Information provided below:

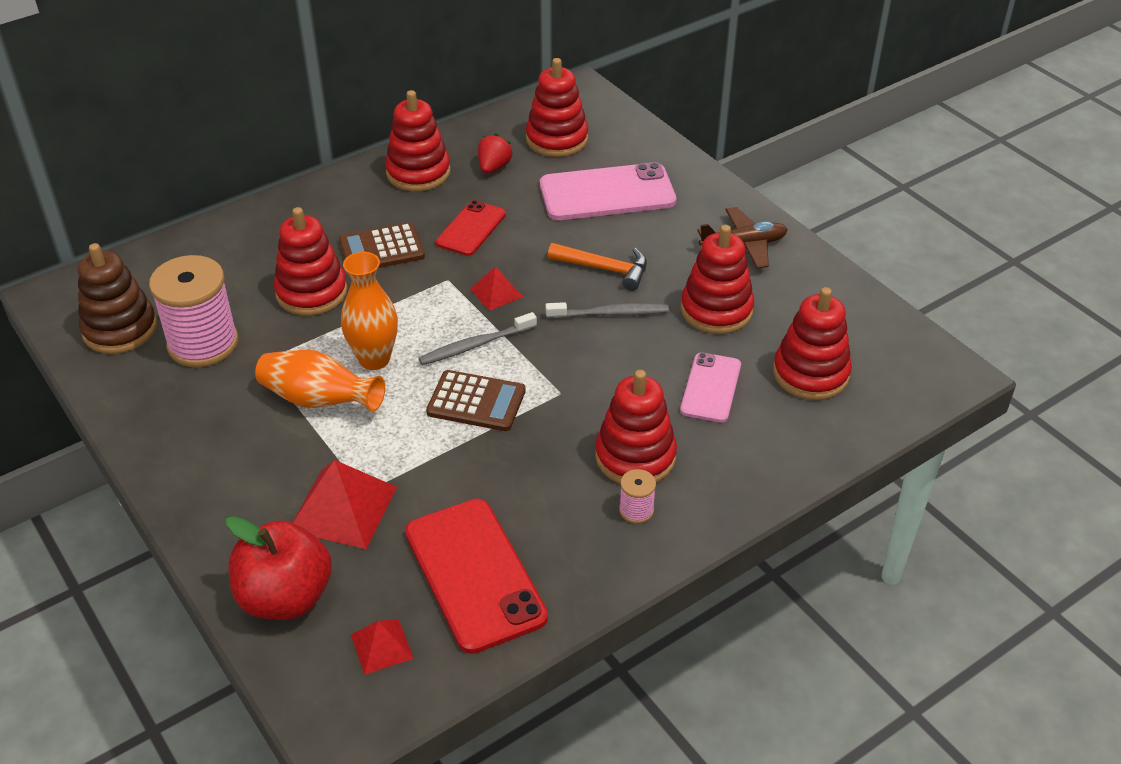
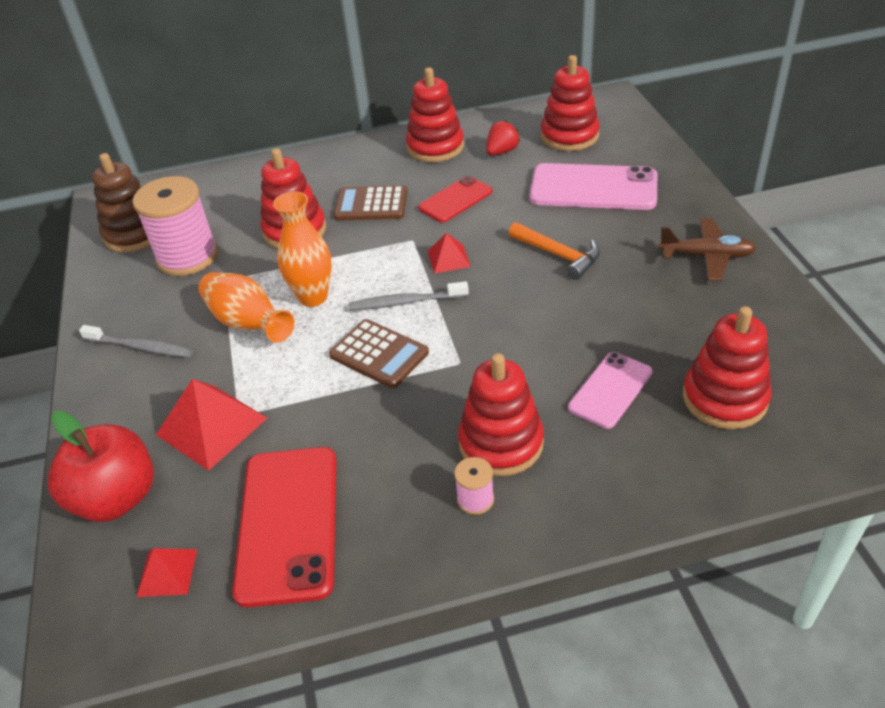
camera: 25 degrees right, 0 degrees up
(609, 314) = (543, 297): grey toothbrush -> grey toothbrush (140, 347)
(716, 310) = (651, 313): red stacking toy -> none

End of Information provided.

Task to complete: Dropping every picture, restate the material word for word.

Output for this exercise:
camera: 25 degrees right, 0 degrees up
(609, 314) = (543, 297): grey toothbrush -> grey toothbrush (140, 347)
(716, 310) = (651, 313): red stacking toy -> none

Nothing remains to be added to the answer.